• Task statement:
Only the pictures are to be dropped, and the rest of the data should be copied exactly.

• Extracted records:

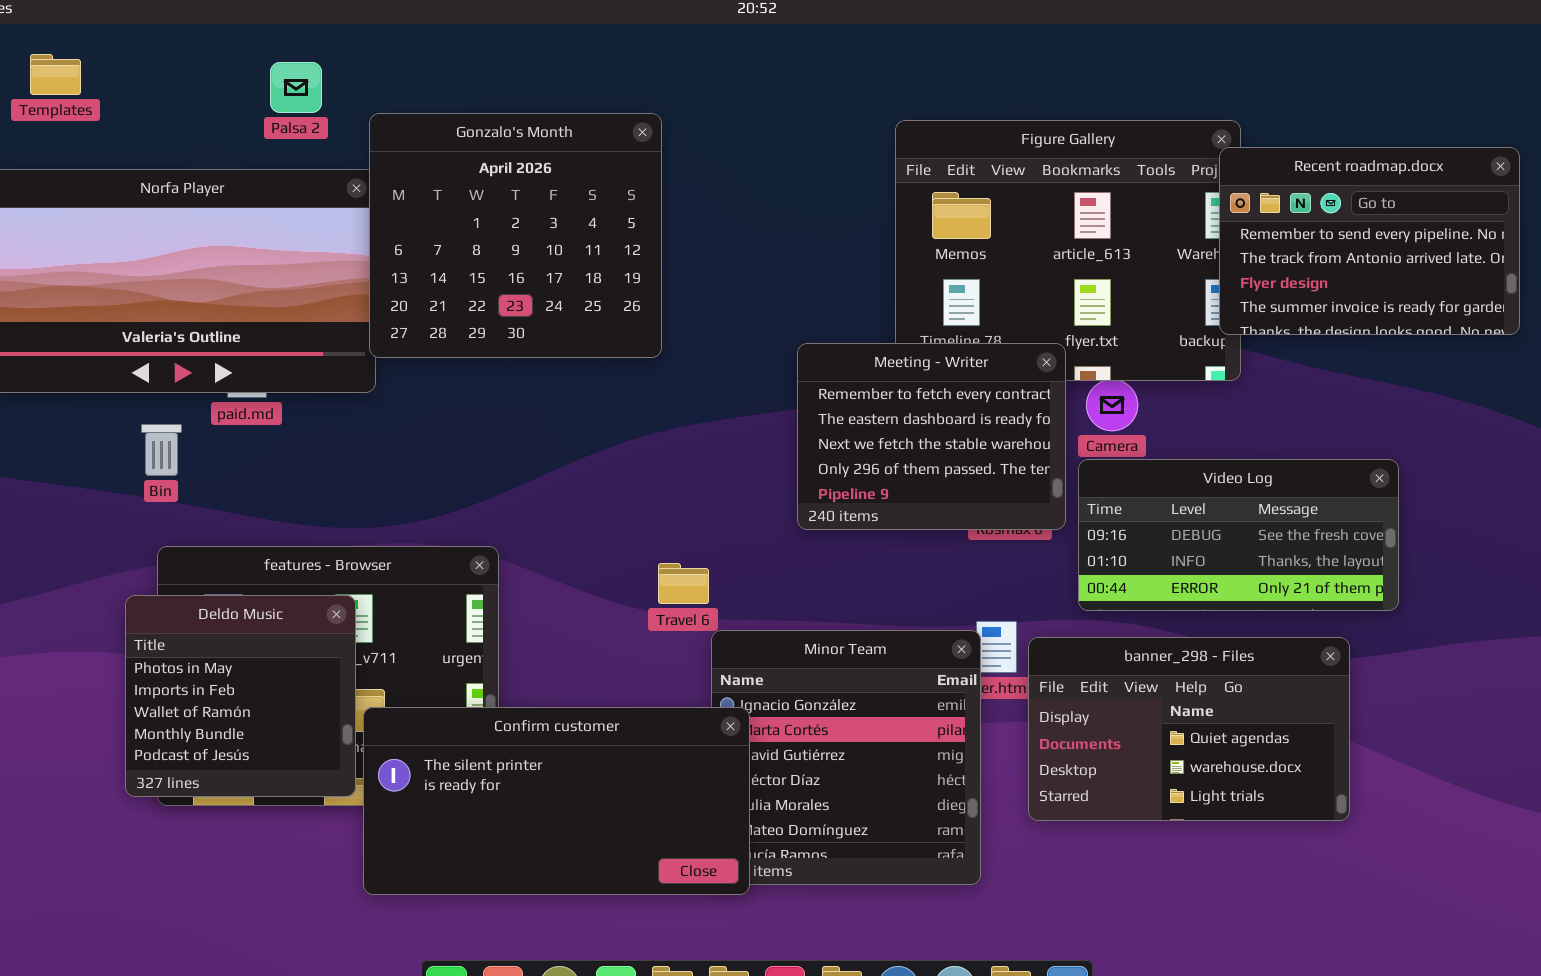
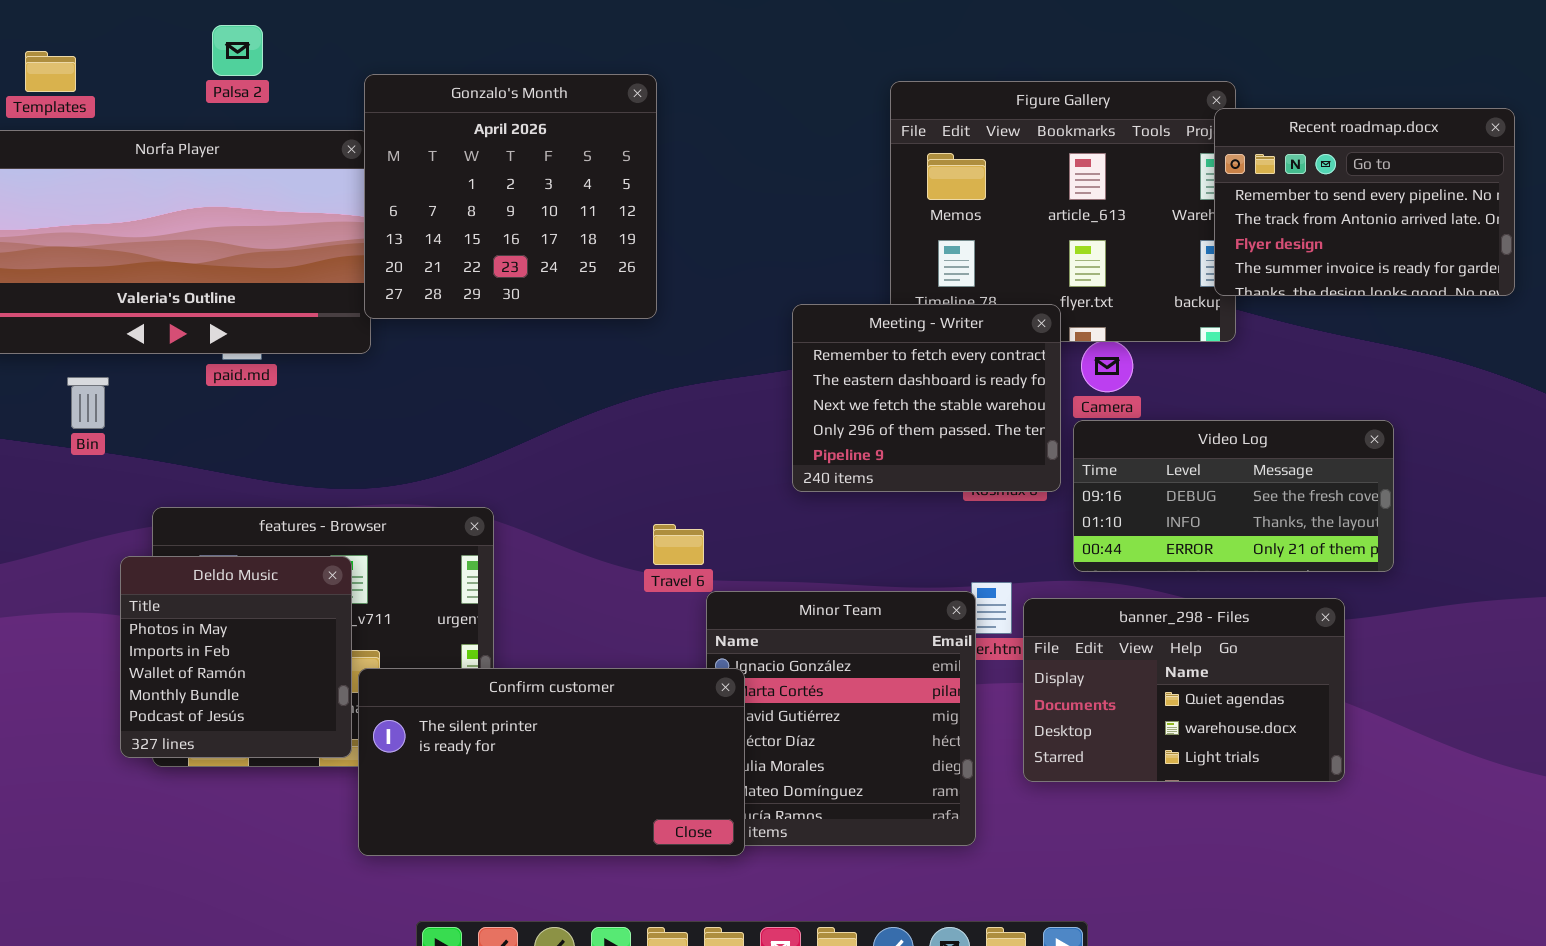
Templates: [30,54,81,95] -> [25,51,76,92], moved
Palsa 2: [270,62,322,113] -> [212,25,263,76], moved
Bin: [141,424,182,476] -> [67,377,109,429], moved

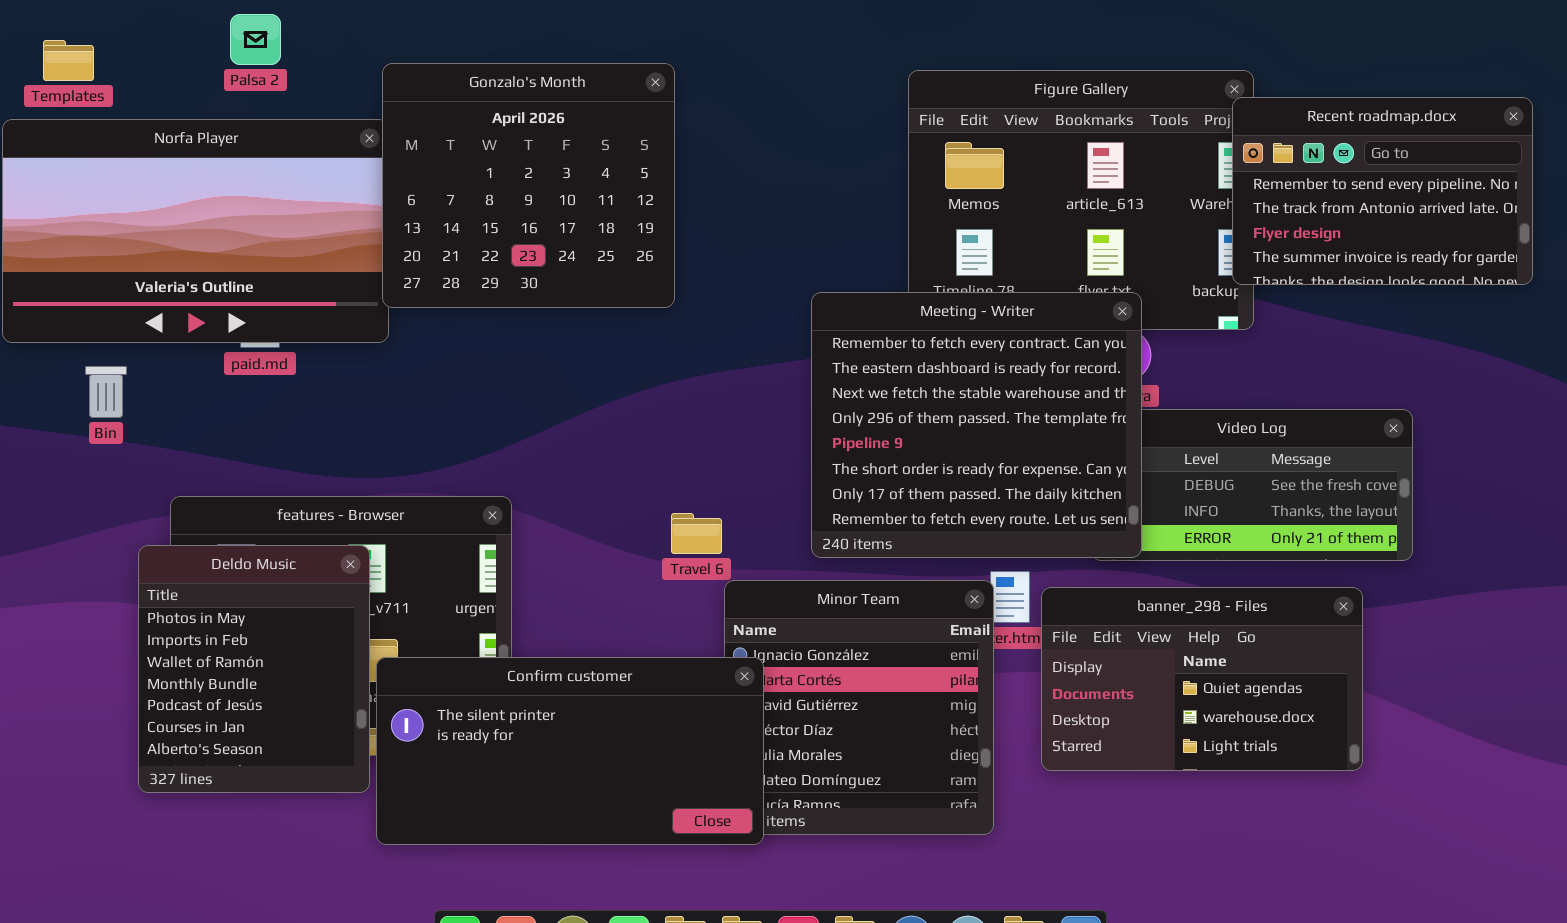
Meeting - Writer: [792,304,1061,492] -> [811,292,1142,558], resized
Deldo Music: [120,556,352,758] -> [138,545,370,793], resized

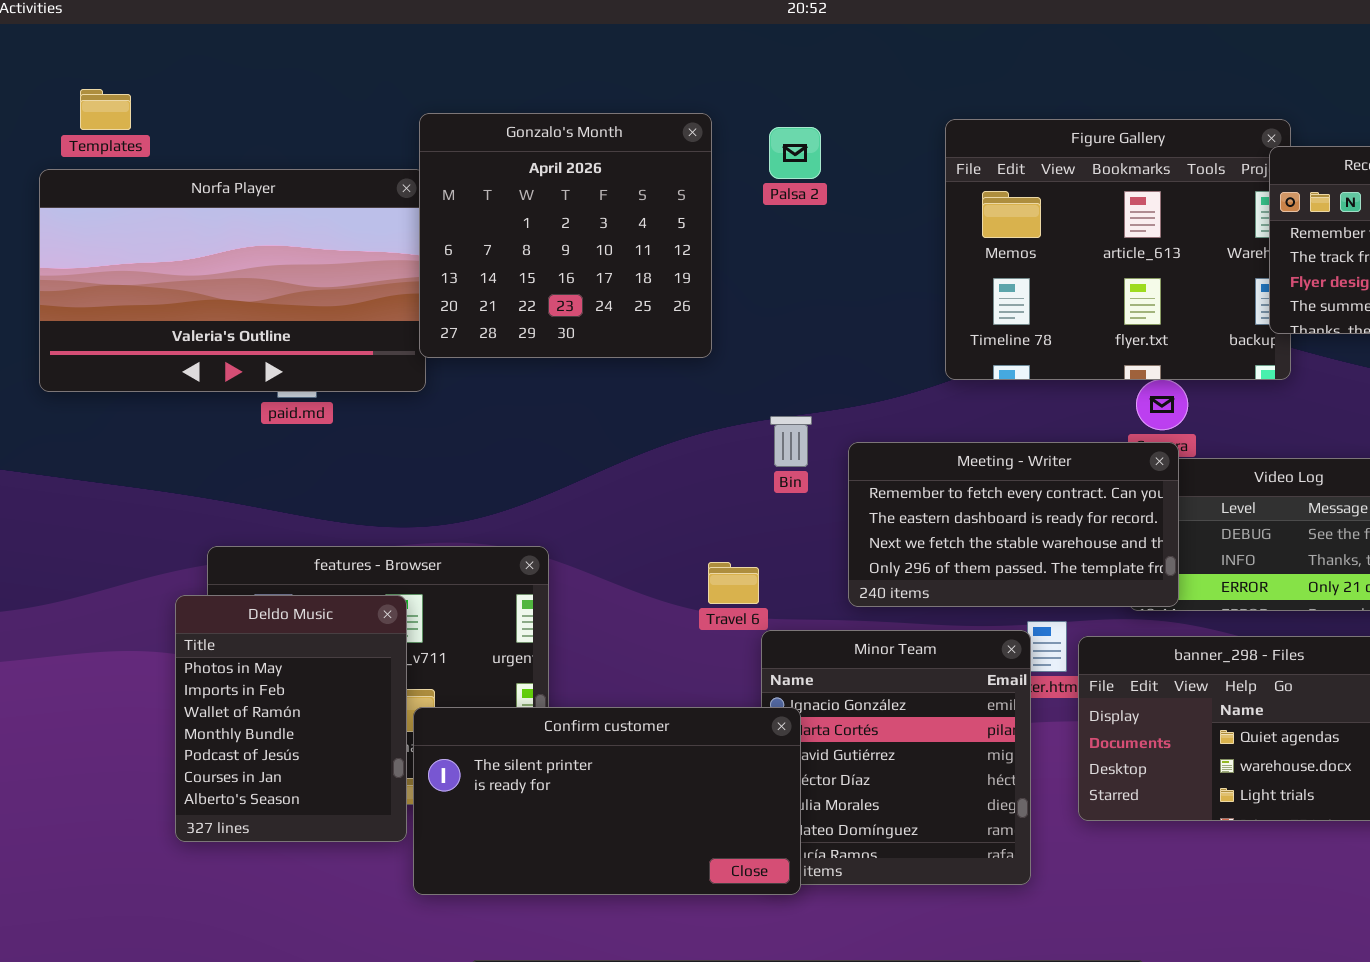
Palsa 2: [230,14,281,65] -> [769,127,821,179], moved
Meeting - Writer: [811,292,1142,558] -> [848,442,1179,607], resized
Bin: [85,366,127,418] -> [770,416,812,467], moved

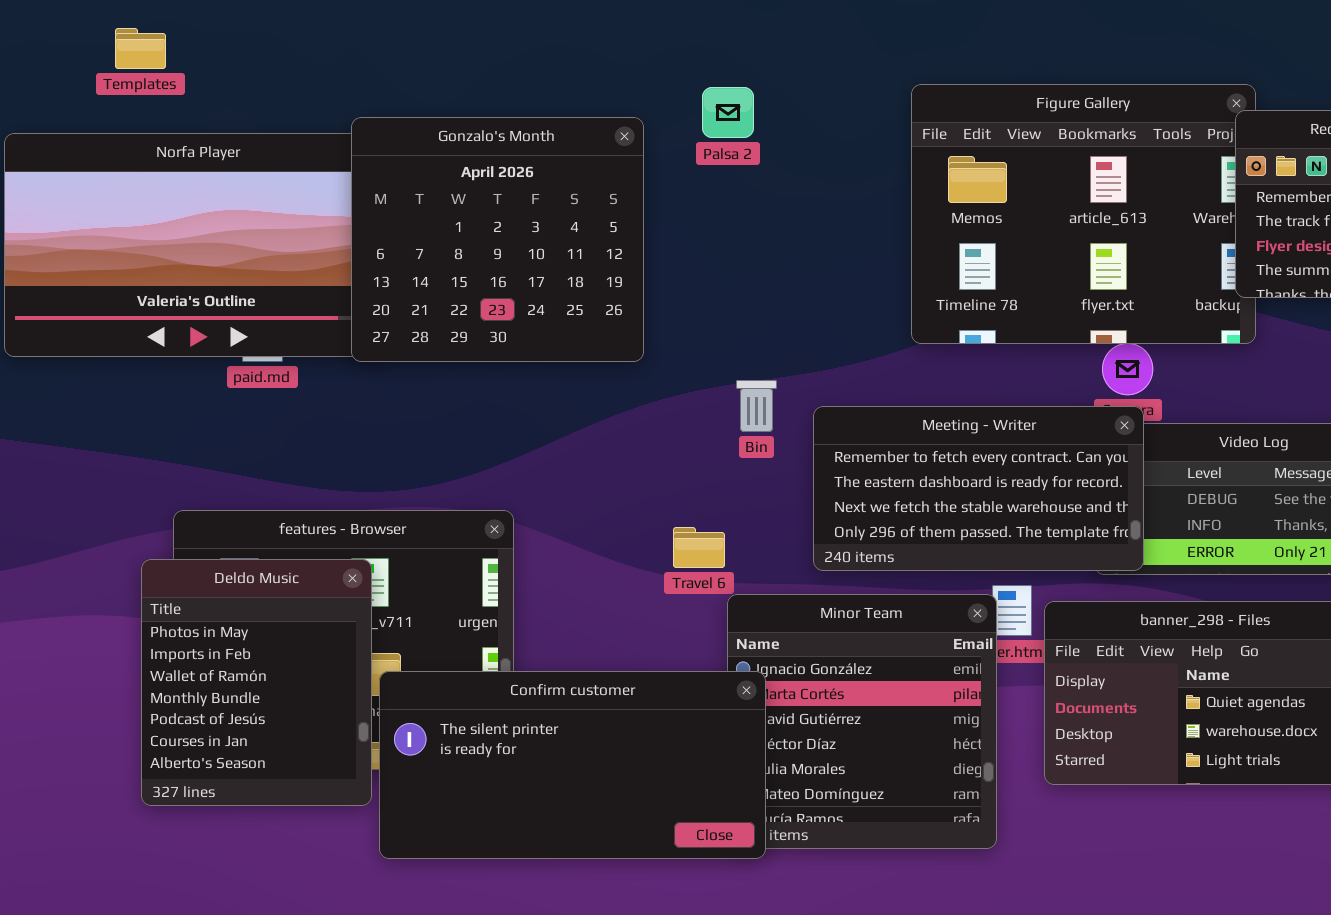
Templates: [80,89,131,130] -> [115,28,166,69], moved
Gonzalo's Month: [419,113,712,358] -> [351,117,644,362], moved
Palsa 2: [769,127,821,179] -> [702,87,754,138], moved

• Result of the task:
Templates: [30,54,81,95] -> [25,51,76,92], moved
Palsa 2: [270,62,322,113] -> [212,25,263,76], moved
Bin: [141,424,182,476] -> [67,377,109,429], moved

Meeting - Writer: [792,304,1061,492] -> [811,292,1142,558], resized
Deldo Music: [120,556,352,758] -> [138,545,370,793], resized

Palsa 2: [230,14,281,65] -> [769,127,821,179], moved
Meeting - Writer: [811,292,1142,558] -> [848,442,1179,607], resized
Bin: [85,366,127,418] -> [770,416,812,467], moved

Templates: [80,89,131,130] -> [115,28,166,69], moved
Gonzalo's Month: [419,113,712,358] -> [351,117,644,362], moved
Palsa 2: [769,127,821,179] -> [702,87,754,138], moved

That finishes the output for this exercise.